- **Task directions**
Take the lines below between the one holding "[691, 86, 738, 146]" and the one holding "new: star (blue) (no. 2 from left)", inclusive, and copy them exactly. Add nothing.

Before-and-after object lists:
"""
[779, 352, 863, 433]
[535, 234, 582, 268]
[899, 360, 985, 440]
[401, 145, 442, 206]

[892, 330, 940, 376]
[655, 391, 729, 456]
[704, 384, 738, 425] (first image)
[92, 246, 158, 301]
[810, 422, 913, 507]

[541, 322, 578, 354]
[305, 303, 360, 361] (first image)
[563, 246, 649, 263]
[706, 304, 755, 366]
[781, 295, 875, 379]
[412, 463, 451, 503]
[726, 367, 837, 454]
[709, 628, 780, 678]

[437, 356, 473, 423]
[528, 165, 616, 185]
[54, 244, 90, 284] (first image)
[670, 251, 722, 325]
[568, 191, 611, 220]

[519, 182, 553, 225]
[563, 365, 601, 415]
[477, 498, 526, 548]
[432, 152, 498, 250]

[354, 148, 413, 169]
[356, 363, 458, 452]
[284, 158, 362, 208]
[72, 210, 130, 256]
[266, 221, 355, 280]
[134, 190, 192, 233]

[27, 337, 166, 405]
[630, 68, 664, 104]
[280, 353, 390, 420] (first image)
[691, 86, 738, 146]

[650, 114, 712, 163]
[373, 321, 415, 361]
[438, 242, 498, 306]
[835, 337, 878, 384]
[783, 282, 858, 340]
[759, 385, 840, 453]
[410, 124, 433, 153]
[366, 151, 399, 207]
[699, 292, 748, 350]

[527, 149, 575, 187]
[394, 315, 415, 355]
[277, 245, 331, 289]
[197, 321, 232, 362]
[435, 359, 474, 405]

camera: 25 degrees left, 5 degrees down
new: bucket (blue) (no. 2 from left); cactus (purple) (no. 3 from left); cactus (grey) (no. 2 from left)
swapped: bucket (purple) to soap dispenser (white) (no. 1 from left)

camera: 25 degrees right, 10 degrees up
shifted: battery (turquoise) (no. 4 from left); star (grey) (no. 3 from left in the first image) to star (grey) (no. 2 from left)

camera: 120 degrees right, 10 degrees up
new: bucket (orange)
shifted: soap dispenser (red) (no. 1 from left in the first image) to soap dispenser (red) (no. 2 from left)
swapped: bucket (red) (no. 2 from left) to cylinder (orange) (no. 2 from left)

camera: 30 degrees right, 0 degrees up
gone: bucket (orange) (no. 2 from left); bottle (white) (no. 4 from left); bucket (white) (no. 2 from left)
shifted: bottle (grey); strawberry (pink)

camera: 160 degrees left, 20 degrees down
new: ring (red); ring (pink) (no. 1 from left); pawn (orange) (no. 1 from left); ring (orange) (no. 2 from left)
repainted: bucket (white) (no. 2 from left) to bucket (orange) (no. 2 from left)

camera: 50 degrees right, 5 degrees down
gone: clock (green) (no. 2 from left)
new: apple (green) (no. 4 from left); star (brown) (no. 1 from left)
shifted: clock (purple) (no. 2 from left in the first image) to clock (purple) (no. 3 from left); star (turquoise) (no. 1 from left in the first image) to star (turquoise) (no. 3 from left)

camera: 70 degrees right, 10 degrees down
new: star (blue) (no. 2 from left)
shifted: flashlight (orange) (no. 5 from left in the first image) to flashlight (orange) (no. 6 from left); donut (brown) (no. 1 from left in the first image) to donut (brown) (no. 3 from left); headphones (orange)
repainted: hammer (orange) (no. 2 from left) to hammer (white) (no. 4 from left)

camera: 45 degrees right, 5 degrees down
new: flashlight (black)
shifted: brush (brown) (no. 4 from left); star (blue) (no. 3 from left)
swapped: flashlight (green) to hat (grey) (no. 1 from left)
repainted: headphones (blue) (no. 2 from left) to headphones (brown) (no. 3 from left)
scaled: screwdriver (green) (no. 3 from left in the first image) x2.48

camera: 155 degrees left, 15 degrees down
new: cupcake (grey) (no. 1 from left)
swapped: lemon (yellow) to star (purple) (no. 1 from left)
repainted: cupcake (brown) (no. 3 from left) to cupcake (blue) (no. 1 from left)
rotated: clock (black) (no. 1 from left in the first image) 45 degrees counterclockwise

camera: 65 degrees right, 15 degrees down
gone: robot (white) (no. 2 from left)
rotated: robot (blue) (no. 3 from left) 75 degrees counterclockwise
"""
- **Exercise solution**
[691, 86, 738, 146]

[650, 114, 712, 163]
[373, 321, 415, 361]
[438, 242, 498, 306]
[835, 337, 878, 384]
[783, 282, 858, 340]
[759, 385, 840, 453]
[410, 124, 433, 153]
[366, 151, 399, 207]
[699, 292, 748, 350]

[527, 149, 575, 187]
[394, 315, 415, 355]
[277, 245, 331, 289]
[197, 321, 232, 362]
[435, 359, 474, 405]

camera: 25 degrees left, 5 degrees down
new: bucket (blue) (no. 2 from left); cactus (purple) (no. 3 from left); cactus (grey) (no. 2 from left)
swapped: bucket (purple) to soap dispenser (white) (no. 1 from left)

camera: 25 degrees right, 10 degrees up
shifted: battery (turquoise) (no. 4 from left); star (grey) (no. 3 from left in the first image) to star (grey) (no. 2 from left)

camera: 120 degrees right, 10 degrees up
new: bucket (orange)
shifted: soap dispenser (red) (no. 1 from left in the first image) to soap dispenser (red) (no. 2 from left)
swapped: bucket (red) (no. 2 from left) to cylinder (orange) (no. 2 from left)

camera: 30 degrees right, 0 degrees up
gone: bucket (orange) (no. 2 from left); bottle (white) (no. 4 from left); bucket (white) (no. 2 from left)
shifted: bottle (grey); strawberry (pink)

camera: 160 degrees left, 20 degrees down
new: ring (red); ring (pink) (no. 1 from left); pawn (orange) (no. 1 from left); ring (orange) (no. 2 from left)
repainted: bucket (white) (no. 2 from left) to bucket (orange) (no. 2 from left)

camera: 50 degrees right, 5 degrees down
gone: clock (green) (no. 2 from left)
new: apple (green) (no. 4 from left); star (brown) (no. 1 from left)
shifted: clock (purple) (no. 2 from left in the first image) to clock (purple) (no. 3 from left); star (turquoise) (no. 1 from left in the first image) to star (turquoise) (no. 3 from left)

camera: 70 degrees right, 10 degrees down
new: star (blue) (no. 2 from left)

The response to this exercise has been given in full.